» Requirement: Exact repetition of the data is the whole task.

» Recorded information:
────────────────

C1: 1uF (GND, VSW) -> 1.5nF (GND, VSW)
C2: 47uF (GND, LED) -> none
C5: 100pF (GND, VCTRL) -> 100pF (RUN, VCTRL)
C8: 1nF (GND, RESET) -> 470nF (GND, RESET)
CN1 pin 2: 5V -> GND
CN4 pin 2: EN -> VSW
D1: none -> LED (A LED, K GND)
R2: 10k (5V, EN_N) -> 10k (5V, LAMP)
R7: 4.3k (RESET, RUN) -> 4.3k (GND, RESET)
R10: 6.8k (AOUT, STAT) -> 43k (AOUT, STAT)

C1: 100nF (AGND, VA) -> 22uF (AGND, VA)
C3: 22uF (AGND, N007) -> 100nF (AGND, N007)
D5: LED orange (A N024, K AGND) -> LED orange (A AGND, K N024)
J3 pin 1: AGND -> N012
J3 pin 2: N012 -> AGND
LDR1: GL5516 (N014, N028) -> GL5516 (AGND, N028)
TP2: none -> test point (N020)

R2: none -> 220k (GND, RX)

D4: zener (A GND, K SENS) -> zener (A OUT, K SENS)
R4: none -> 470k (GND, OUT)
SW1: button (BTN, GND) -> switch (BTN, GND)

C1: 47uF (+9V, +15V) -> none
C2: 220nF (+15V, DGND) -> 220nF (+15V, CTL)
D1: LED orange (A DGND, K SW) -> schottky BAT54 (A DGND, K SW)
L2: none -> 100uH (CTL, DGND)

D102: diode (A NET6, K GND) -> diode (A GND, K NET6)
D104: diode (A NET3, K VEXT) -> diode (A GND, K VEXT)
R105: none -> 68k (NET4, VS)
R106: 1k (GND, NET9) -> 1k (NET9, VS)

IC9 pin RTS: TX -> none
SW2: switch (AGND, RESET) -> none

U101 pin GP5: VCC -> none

────────────────

» Response area:
C1: 1uF (GND, VSW) -> 1.5nF (GND, VSW)
C2: 47uF (GND, LED) -> none
C5: 100pF (GND, VCTRL) -> 100pF (RUN, VCTRL)
C8: 1nF (GND, RESET) -> 470nF (GND, RESET)
CN1 pin 2: 5V -> GND
CN4 pin 2: EN -> VSW
D1: none -> LED (A LED, K GND)
R2: 10k (5V, EN_N) -> 10k (5V, LAMP)
R7: 4.3k (RESET, RUN) -> 4.3k (GND, RESET)
R10: 6.8k (AOUT, STAT) -> 43k (AOUT, STAT)

C1: 100nF (AGND, VA) -> 22uF (AGND, VA)
C3: 22uF (AGND, N007) -> 100nF (AGND, N007)
D5: LED orange (A N024, K AGND) -> LED orange (A AGND, K N024)
J3 pin 1: AGND -> N012
J3 pin 2: N012 -> AGND
LDR1: GL5516 (N014, N028) -> GL5516 (AGND, N028)
TP2: none -> test point (N020)

R2: none -> 220k (GND, RX)

D4: zener (A GND, K SENS) -> zener (A OUT, K SENS)
R4: none -> 470k (GND, OUT)
SW1: button (BTN, GND) -> switch (BTN, GND)

C1: 47uF (+9V, +15V) -> none
C2: 220nF (+15V, DGND) -> 220nF (+15V, CTL)
D1: LED orange (A DGND, K SW) -> schottky BAT54 (A DGND, K SW)
L2: none -> 100uH (CTL, DGND)

D102: diode (A NET6, K GND) -> diode (A GND, K NET6)
D104: diode (A NET3, K VEXT) -> diode (A GND, K VEXT)
R105: none -> 68k (NET4, VS)
R106: 1k (GND, NET9) -> 1k (NET9, VS)

IC9 pin RTS: TX -> none
SW2: switch (AGND, RESET) -> none

U101 pin GP5: VCC -> none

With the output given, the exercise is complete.